● DONNÉES FOURNIES:
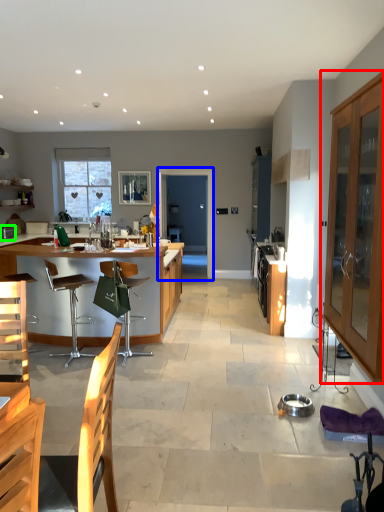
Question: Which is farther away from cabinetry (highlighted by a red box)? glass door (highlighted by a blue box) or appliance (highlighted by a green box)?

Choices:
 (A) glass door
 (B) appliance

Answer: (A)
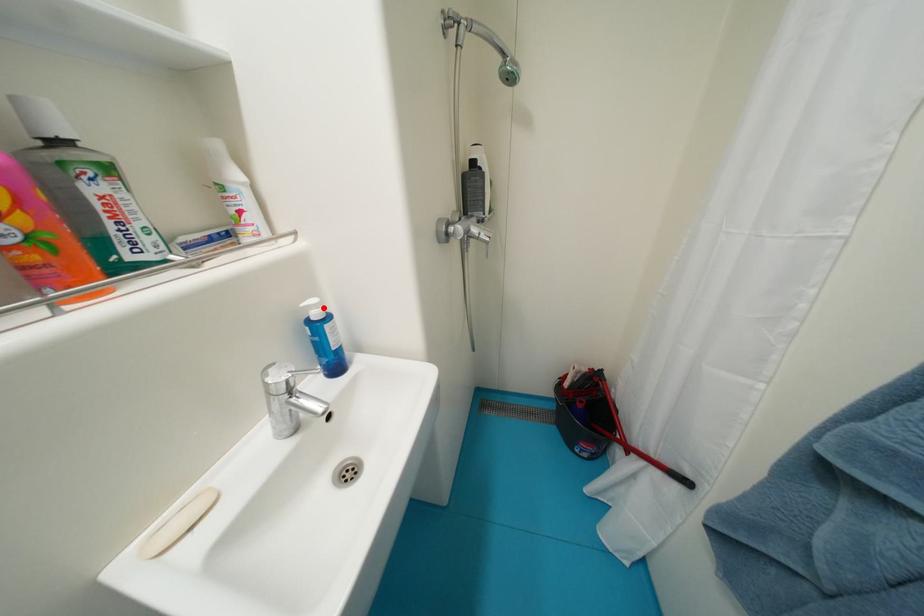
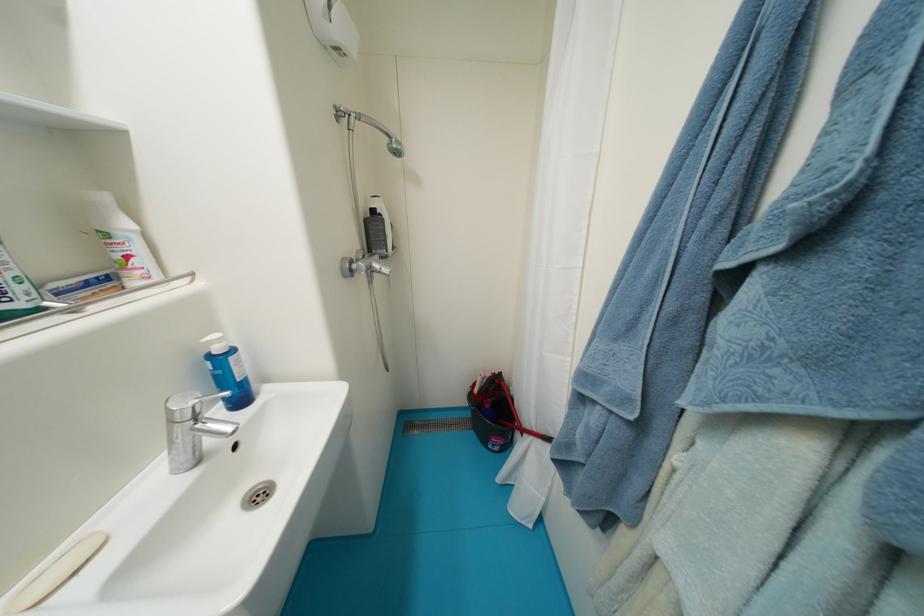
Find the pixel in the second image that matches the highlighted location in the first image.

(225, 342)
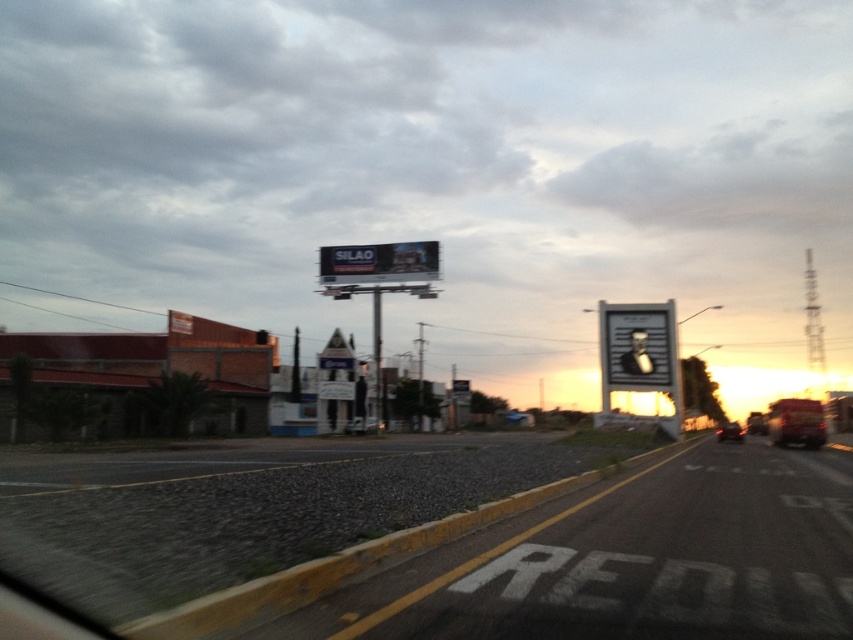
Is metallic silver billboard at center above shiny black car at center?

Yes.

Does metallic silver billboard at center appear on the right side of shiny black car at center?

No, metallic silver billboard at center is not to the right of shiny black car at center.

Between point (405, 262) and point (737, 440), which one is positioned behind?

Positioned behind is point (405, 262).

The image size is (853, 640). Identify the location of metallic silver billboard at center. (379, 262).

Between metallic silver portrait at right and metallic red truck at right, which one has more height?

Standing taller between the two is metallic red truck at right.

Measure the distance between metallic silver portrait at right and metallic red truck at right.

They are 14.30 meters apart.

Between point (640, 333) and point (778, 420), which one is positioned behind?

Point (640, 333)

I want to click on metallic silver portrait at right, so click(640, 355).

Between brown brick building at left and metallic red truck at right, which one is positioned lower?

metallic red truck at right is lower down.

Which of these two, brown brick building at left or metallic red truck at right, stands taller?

● CONSIGNE: Modifie toutes les données ci-dessus en remplaçant "metallic red truck" par "metallic green truck" partout, sans rien changer d'autre. Ne remets pas les images dans ta réponse.

● RÉPONSE:
Question: Which is farther away from cabinetry (highlighted by a red box)? glass door (highlighted by a blue box) or appliance (highlighted by a green box)?

Choices:
 (A) glass door
 (B) appliance

Answer: (A)
Find the pixel in the second image that matches the highlighted location in the first image.

(225, 342)
Is metallic silver billboard at center above shiny black car at center?

Yes.

Does metallic silver billboard at center appear on the right side of shiny black car at center?

No, metallic silver billboard at center is not to the right of shiny black car at center.

Between point (405, 262) and point (737, 440), which one is positioned behind?

Positioned behind is point (405, 262).

The image size is (853, 640). Identify the location of metallic silver billboard at center. (379, 262).

Between metallic silver portrait at right and metallic green truck at right, which one has more height?

Standing taller between the two is metallic green truck at right.

Measure the distance between metallic silver portrait at right and metallic green truck at right.

They are 14.30 meters apart.

Between point (640, 333) and point (778, 420), which one is positioned behind?

Point (640, 333)

I want to click on metallic silver portrait at right, so click(640, 355).

Between brown brick building at left and metallic green truck at right, which one is positioned lower?

metallic green truck at right is lower down.

Which of these two, brown brick building at left or metallic green truck at right, stands taller?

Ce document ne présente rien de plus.